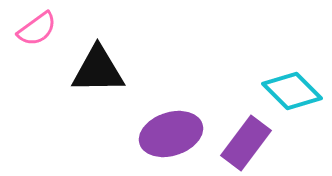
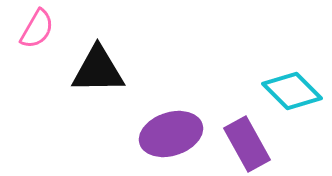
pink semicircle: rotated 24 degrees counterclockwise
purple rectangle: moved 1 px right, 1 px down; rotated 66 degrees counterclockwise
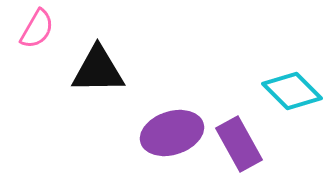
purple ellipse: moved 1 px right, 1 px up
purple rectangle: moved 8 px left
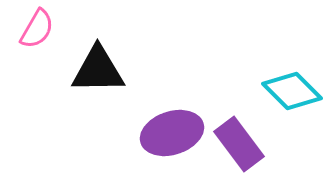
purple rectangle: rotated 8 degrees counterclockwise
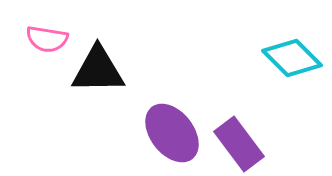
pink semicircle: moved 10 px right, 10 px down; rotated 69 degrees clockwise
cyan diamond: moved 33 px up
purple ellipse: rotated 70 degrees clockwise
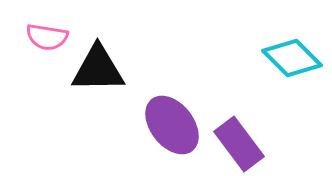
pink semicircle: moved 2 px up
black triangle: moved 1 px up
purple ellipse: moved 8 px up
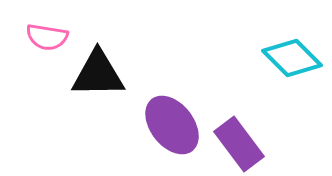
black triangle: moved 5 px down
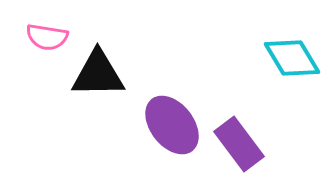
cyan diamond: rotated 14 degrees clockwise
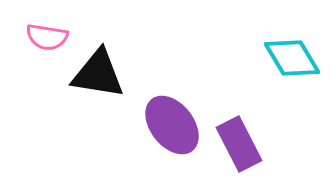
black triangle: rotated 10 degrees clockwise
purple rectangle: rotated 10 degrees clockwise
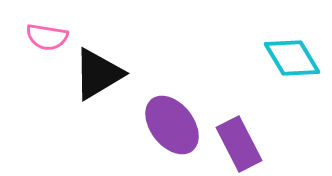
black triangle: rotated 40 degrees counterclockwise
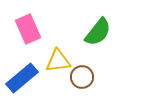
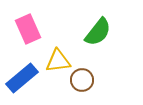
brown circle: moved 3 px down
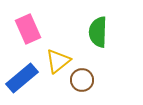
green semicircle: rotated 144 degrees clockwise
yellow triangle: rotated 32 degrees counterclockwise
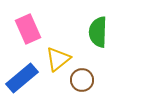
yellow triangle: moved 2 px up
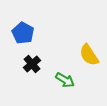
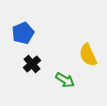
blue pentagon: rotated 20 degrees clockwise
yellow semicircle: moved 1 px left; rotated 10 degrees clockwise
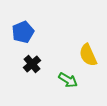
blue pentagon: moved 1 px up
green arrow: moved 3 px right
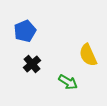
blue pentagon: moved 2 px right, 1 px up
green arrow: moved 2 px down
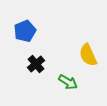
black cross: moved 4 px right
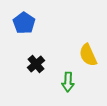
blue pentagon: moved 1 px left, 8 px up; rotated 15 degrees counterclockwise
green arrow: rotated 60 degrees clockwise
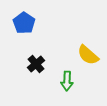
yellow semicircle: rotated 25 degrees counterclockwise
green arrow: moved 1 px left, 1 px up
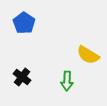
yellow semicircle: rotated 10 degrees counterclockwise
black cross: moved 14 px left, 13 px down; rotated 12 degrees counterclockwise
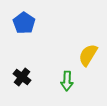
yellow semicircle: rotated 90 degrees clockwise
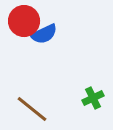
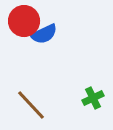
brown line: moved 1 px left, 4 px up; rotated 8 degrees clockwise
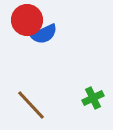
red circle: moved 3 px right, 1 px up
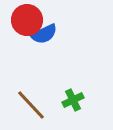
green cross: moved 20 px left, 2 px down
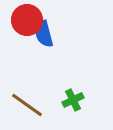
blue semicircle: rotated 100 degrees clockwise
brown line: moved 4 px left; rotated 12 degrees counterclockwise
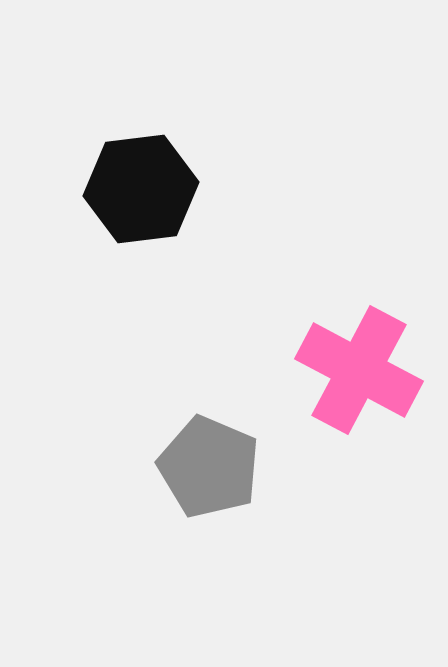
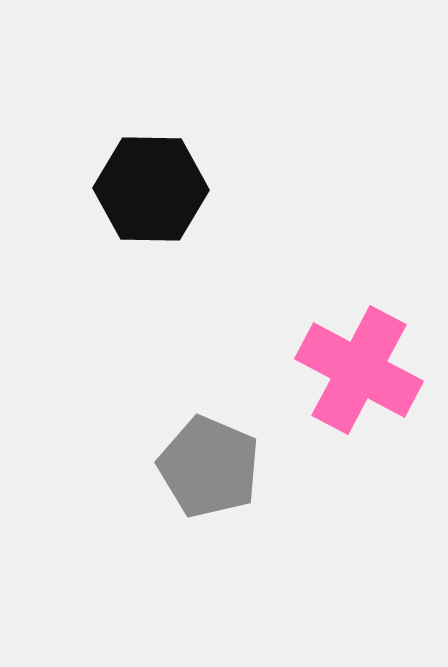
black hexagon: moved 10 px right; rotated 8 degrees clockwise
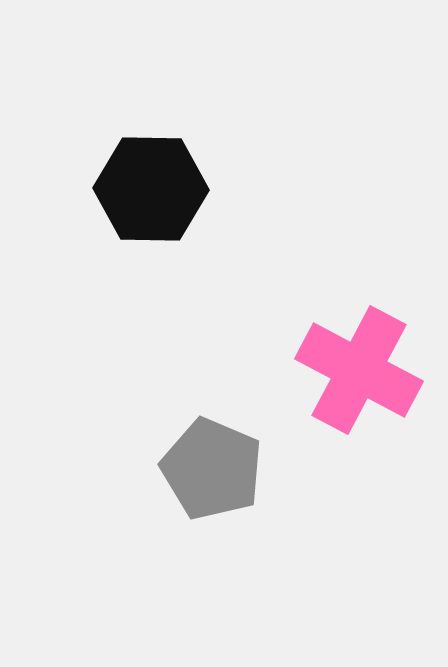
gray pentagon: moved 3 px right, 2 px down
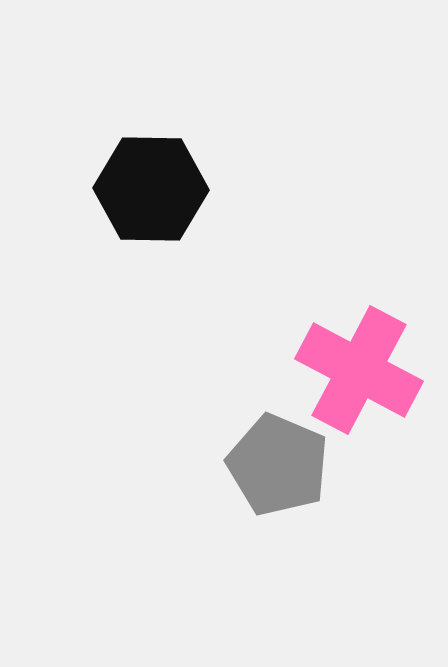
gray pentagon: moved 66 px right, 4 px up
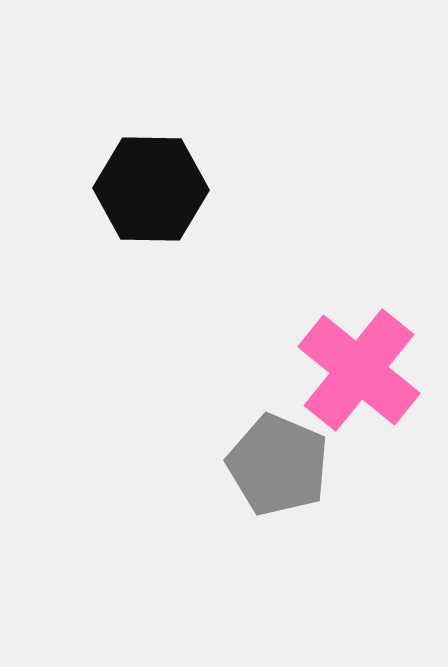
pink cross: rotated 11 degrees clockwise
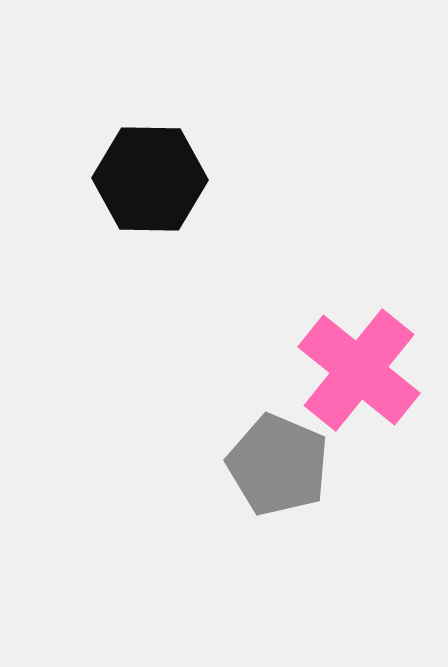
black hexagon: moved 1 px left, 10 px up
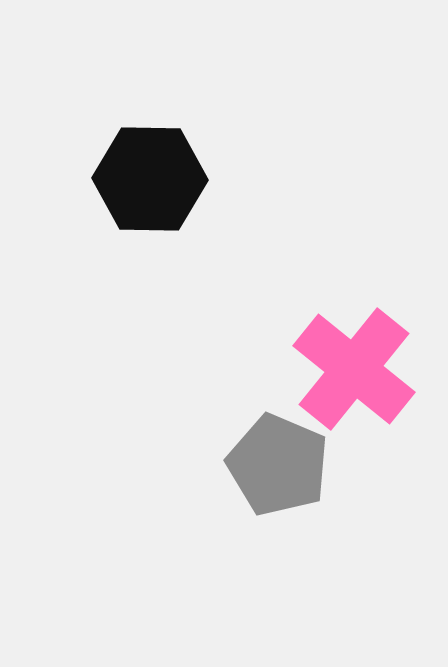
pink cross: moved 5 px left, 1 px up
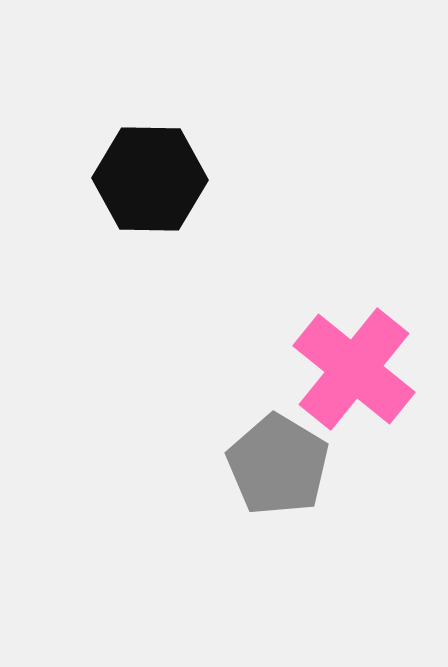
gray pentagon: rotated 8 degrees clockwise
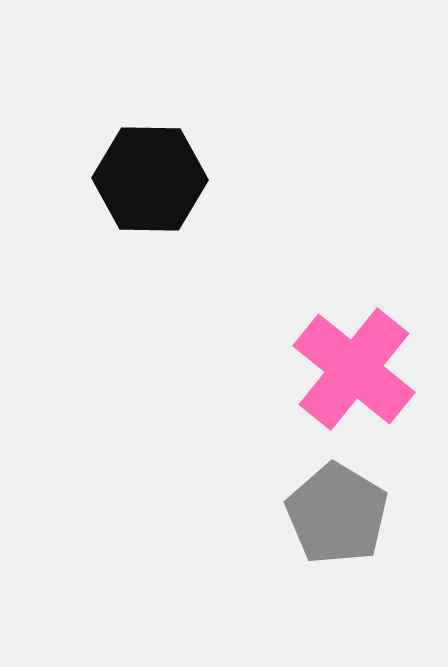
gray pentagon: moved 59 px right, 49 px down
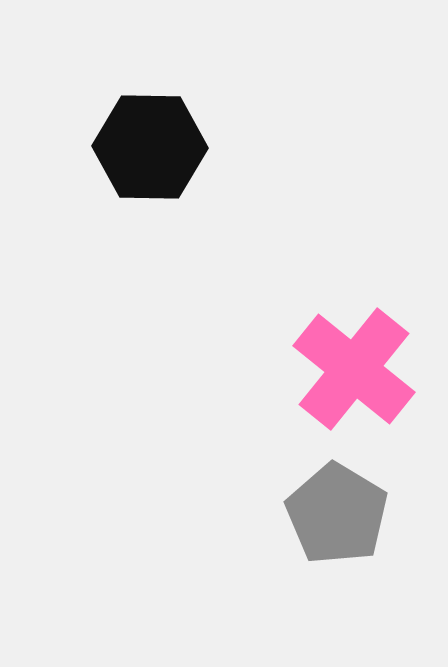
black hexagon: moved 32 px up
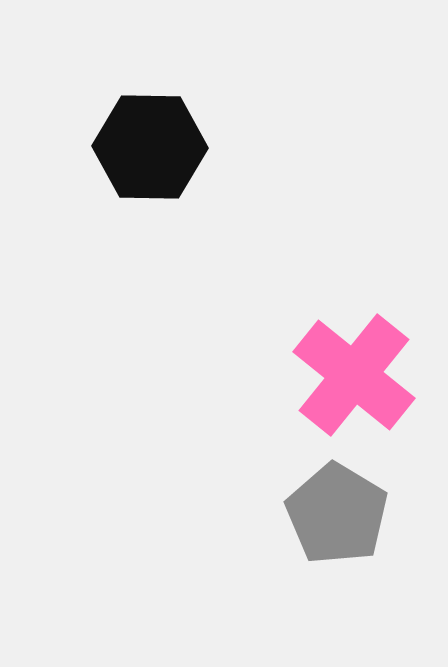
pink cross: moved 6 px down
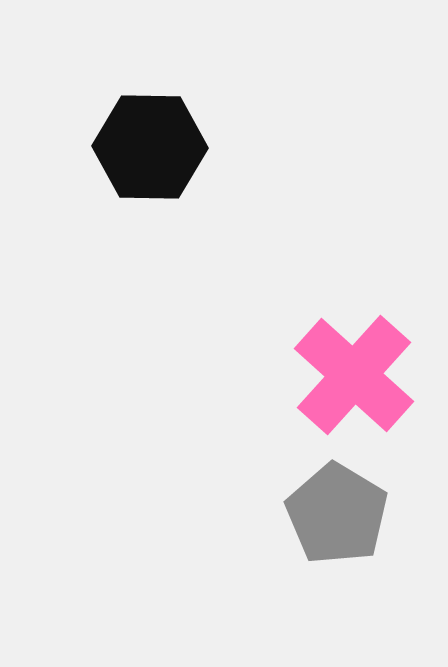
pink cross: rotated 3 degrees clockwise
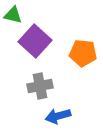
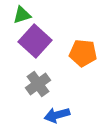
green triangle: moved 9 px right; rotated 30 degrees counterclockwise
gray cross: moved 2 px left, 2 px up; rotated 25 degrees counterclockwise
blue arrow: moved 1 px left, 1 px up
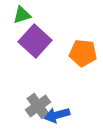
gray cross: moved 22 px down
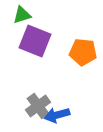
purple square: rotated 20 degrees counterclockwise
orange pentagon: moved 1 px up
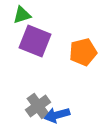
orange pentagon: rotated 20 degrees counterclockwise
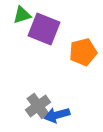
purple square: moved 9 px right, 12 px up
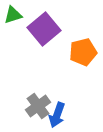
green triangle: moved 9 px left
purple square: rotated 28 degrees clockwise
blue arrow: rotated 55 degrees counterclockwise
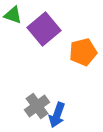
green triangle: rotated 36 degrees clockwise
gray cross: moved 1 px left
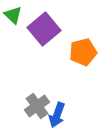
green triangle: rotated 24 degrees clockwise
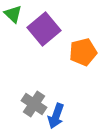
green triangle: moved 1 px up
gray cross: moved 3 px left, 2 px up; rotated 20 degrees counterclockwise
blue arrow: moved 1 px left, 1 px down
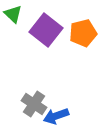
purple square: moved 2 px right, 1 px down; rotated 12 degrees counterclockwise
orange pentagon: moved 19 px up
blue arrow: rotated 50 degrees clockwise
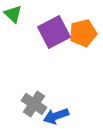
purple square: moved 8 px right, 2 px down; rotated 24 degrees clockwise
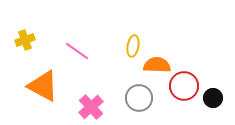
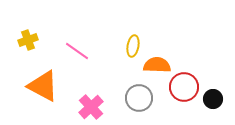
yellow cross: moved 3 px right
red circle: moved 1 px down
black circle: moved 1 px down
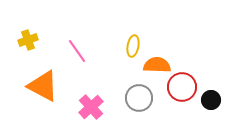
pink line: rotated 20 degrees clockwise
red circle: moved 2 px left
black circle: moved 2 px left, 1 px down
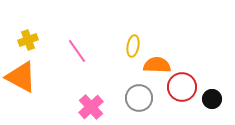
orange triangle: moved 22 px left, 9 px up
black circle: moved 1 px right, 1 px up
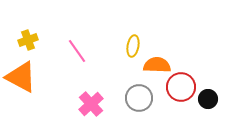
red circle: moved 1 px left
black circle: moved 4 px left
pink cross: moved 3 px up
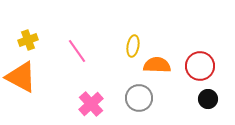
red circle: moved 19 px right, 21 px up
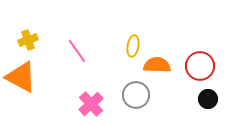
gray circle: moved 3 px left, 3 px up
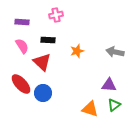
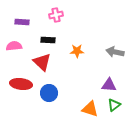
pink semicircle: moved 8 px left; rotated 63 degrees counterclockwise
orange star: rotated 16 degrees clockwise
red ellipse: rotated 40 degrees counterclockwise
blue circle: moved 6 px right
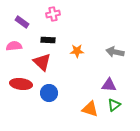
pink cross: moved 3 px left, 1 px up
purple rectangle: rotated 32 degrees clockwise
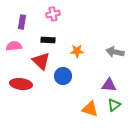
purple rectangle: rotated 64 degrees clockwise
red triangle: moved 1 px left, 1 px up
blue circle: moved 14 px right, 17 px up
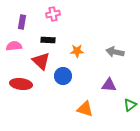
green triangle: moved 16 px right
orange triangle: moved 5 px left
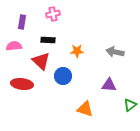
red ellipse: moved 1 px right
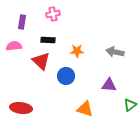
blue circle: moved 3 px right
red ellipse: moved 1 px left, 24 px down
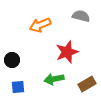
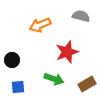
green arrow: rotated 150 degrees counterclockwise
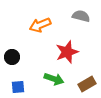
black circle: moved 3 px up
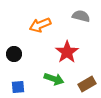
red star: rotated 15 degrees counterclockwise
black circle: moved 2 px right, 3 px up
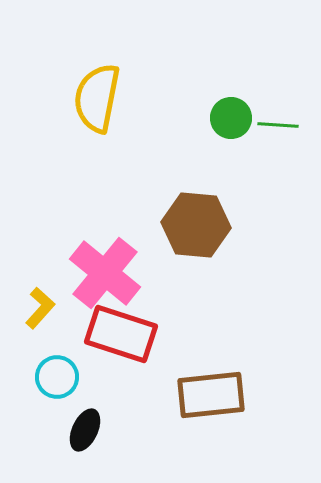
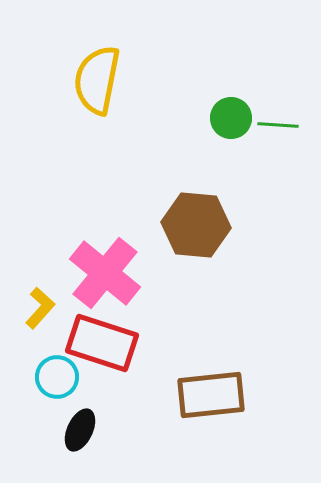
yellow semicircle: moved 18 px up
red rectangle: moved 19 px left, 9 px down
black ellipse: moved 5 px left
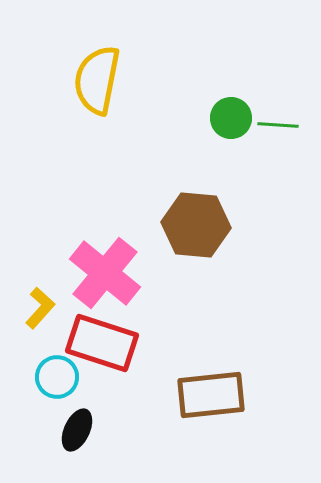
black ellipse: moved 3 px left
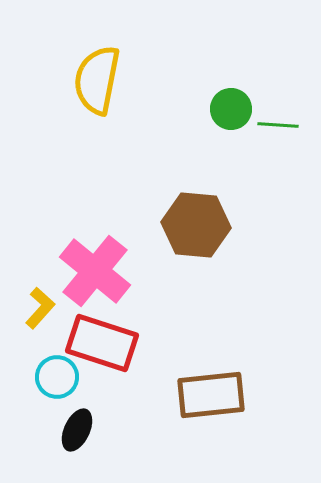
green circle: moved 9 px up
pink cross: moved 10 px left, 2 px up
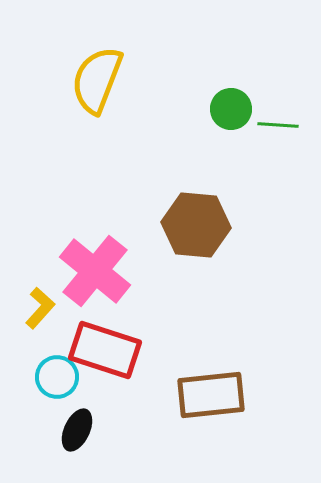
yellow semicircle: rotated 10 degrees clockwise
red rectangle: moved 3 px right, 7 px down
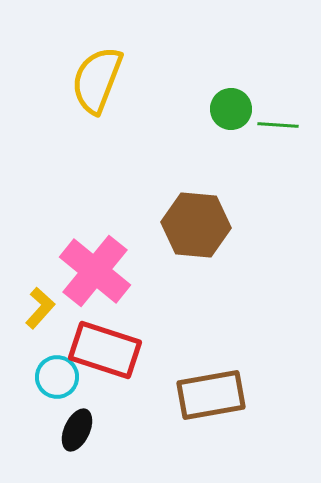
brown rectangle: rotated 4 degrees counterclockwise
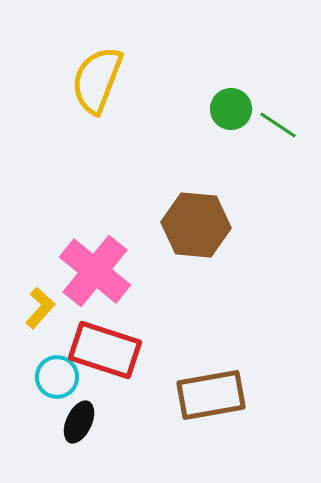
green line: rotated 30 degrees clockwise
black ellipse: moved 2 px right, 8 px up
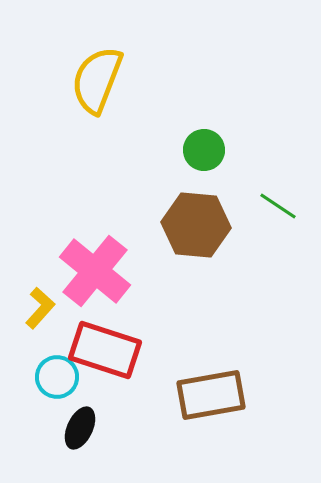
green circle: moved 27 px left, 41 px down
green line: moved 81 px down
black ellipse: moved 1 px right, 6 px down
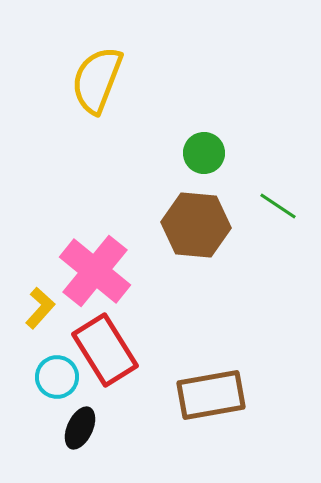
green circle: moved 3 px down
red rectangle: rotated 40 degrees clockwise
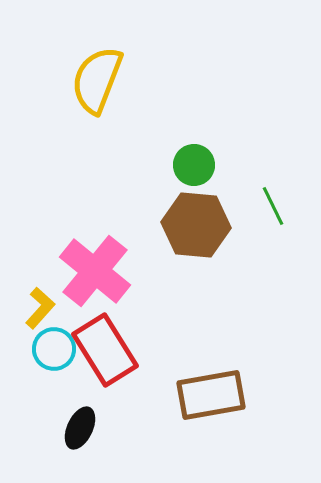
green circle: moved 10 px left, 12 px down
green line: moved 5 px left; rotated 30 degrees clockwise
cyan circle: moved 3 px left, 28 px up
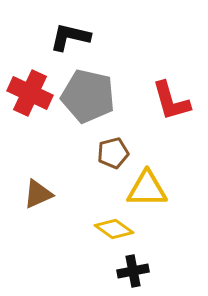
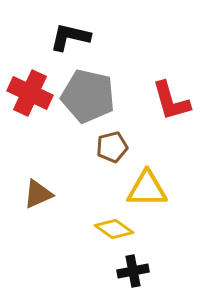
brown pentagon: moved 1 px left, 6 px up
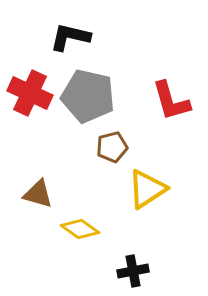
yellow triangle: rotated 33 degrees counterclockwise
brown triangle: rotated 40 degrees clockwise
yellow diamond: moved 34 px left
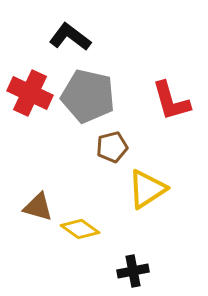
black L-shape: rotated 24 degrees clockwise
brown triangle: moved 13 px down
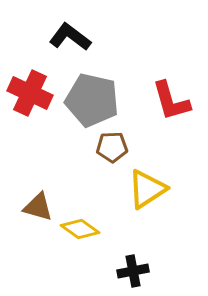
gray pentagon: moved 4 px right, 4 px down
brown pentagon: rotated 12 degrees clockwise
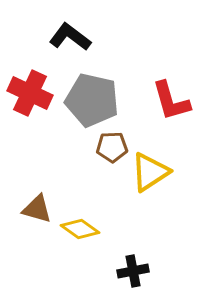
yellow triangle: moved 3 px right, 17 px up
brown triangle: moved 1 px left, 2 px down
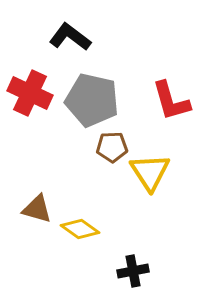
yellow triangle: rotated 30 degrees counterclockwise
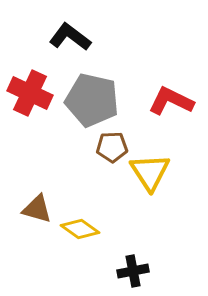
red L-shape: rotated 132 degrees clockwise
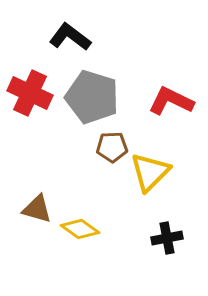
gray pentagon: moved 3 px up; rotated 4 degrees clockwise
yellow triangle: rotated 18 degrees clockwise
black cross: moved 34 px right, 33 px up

_ _ _

### Directive
Copy the material from the line with "red circle: moved 19 px right, 21 px up" up to and including the line with "blue circle: moved 6 px right", replacing "moved" with "shifted" everywhere and leaving the rest unchanged. Omit the pictures from your answer.

### Response
red circle: shifted 19 px right, 21 px up
gray circle: shifted 3 px left, 3 px up
pink semicircle: shifted 8 px left; rotated 63 degrees counterclockwise
orange star: rotated 16 degrees clockwise
red ellipse: rotated 40 degrees counterclockwise
blue circle: shifted 6 px right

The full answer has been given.